Exercise objective
Scan the data for "track" and copy each matching line.

Provided data
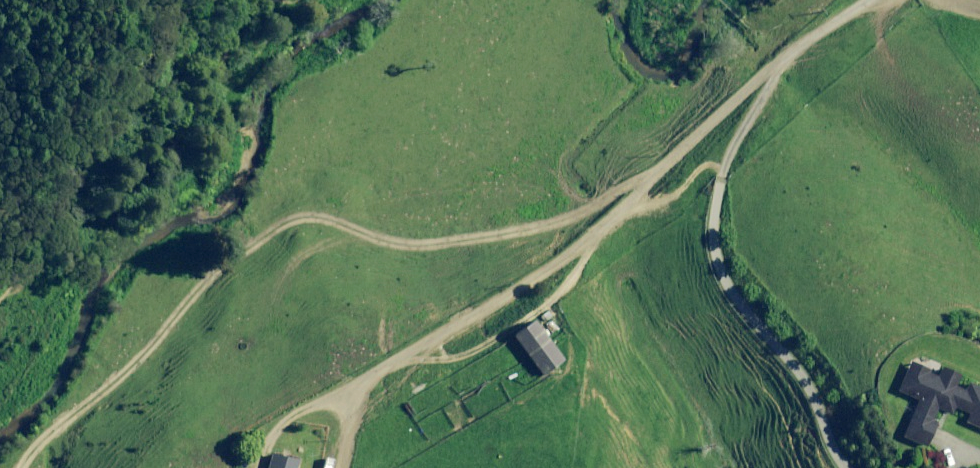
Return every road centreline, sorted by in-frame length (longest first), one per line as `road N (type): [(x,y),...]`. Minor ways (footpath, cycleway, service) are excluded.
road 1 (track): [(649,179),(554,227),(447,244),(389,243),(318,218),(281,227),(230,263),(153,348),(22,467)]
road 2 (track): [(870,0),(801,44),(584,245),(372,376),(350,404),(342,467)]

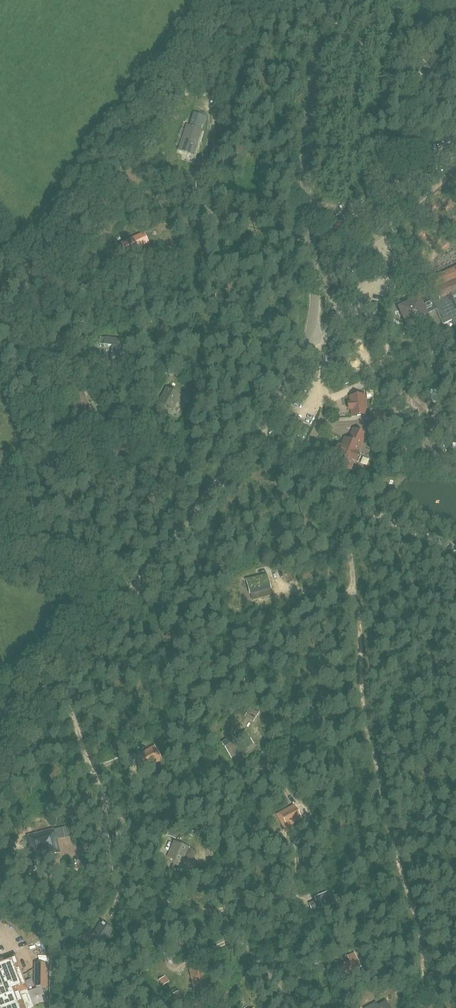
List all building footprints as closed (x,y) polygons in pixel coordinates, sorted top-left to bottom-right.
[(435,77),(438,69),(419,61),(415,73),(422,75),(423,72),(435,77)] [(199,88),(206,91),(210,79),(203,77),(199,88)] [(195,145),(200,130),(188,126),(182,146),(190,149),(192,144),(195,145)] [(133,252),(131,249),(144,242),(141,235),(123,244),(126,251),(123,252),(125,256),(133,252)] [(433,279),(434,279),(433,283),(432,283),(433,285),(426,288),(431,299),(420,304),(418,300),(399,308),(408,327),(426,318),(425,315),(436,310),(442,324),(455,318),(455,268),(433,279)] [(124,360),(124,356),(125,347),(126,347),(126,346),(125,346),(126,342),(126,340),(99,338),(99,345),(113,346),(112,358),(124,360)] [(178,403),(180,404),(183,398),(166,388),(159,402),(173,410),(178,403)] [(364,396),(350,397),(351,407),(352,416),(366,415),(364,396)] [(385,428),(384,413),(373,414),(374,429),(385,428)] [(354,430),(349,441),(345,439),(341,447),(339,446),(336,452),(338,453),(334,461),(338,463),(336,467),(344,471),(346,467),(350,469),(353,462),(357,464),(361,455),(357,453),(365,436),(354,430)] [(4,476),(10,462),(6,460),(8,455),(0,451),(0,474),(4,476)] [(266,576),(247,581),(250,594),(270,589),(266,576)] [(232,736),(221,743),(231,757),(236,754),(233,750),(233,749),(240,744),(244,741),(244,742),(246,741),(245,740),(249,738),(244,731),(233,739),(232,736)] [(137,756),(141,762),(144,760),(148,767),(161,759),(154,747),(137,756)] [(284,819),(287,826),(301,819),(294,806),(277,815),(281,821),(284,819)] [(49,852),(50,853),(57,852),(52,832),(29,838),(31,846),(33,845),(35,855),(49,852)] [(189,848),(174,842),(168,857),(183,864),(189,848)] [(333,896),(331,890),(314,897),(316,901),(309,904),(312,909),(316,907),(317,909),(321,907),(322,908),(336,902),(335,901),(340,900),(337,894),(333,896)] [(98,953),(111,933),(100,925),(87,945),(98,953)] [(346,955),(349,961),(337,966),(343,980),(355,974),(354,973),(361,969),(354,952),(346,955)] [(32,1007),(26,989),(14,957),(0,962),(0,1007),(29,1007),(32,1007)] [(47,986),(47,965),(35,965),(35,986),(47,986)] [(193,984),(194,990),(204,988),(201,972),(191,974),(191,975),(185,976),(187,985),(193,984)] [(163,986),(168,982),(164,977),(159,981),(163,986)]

Output for this task
road 1 (track): [(649,179),(554,227),(447,244),(389,243),(318,218),(281,227),(230,263),(153,348),(22,467)]
road 2 (track): [(870,0),(801,44),(584,245),(372,376),(350,404),(342,467)]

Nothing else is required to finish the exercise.